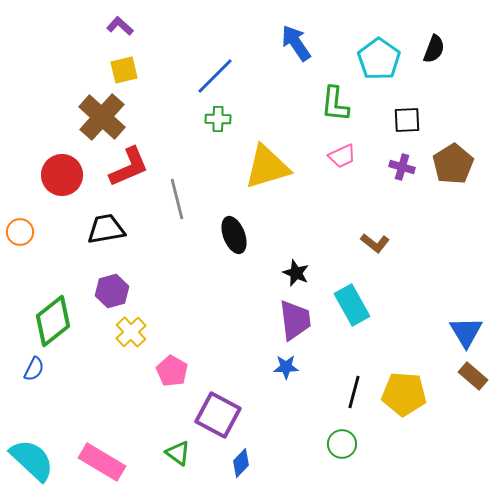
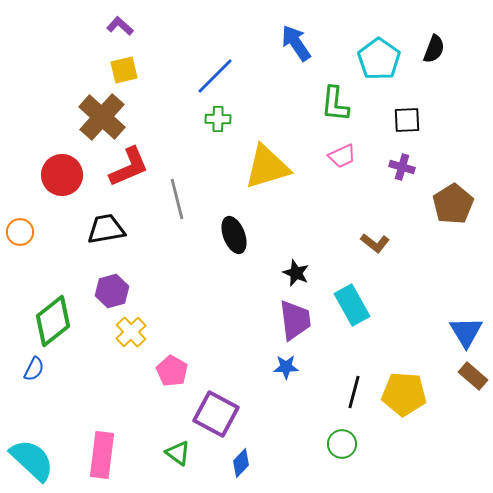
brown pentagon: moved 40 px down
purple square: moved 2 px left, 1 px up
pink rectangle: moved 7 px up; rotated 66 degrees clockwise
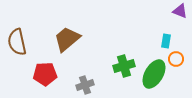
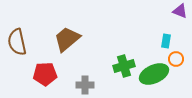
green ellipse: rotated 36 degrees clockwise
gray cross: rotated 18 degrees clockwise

::::

- _Exercise requirements_
Return only the number of lines in the data that contain "rotated".

- _Output_
3